Task description: In the records below, locate the line containing "white tile A3:A4"; output that line and every following line through the last, exactly.

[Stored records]
────────
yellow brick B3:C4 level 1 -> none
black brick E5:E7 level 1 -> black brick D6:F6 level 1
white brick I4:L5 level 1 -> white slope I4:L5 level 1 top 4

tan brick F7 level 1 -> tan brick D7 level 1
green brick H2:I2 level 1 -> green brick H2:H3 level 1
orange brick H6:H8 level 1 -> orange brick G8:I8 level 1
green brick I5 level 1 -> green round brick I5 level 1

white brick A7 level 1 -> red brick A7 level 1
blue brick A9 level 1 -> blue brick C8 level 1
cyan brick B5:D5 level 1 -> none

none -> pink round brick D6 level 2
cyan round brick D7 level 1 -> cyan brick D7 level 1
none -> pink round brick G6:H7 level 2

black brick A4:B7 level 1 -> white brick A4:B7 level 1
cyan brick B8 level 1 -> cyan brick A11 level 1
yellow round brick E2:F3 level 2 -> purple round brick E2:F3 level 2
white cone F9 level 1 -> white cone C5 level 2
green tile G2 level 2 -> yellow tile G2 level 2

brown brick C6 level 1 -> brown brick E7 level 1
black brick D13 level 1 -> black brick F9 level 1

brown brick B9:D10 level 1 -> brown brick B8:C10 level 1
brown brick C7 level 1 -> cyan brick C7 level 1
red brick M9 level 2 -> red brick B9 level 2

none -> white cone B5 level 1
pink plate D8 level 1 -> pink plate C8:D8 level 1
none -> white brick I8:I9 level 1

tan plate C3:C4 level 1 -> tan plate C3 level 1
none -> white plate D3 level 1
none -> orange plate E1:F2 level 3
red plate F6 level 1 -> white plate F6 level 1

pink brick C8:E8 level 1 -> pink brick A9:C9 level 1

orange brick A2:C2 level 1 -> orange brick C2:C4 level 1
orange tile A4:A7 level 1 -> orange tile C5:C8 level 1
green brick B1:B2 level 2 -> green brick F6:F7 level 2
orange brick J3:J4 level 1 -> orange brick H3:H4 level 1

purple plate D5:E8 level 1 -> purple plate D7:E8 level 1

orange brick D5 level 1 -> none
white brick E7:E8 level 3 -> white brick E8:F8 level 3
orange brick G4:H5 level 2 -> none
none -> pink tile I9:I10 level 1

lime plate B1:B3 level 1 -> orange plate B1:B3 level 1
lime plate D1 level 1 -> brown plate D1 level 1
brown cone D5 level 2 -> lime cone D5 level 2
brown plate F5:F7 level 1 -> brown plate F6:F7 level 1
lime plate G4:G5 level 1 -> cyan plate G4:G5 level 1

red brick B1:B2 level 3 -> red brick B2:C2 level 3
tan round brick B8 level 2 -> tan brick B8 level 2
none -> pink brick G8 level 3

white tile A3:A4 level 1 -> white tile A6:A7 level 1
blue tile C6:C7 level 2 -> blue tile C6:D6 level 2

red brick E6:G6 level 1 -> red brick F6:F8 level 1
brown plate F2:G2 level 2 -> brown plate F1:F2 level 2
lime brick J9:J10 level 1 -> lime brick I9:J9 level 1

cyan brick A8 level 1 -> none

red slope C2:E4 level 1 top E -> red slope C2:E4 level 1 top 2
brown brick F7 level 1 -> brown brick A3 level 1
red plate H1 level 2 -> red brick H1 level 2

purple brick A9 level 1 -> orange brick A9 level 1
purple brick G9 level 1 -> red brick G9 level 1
────────
Output of the task:
white tile A3:A4 level 1 -> white tile A6:A7 level 1
blue tile C6:C7 level 2 -> blue tile C6:D6 level 2

red brick E6:G6 level 1 -> red brick F6:F8 level 1
brown plate F2:G2 level 2 -> brown plate F1:F2 level 2
lime brick J9:J10 level 1 -> lime brick I9:J9 level 1

cyan brick A8 level 1 -> none

red slope C2:E4 level 1 top E -> red slope C2:E4 level 1 top 2
brown brick F7 level 1 -> brown brick A3 level 1
red plate H1 level 2 -> red brick H1 level 2

purple brick A9 level 1 -> orange brick A9 level 1
purple brick G9 level 1 -> red brick G9 level 1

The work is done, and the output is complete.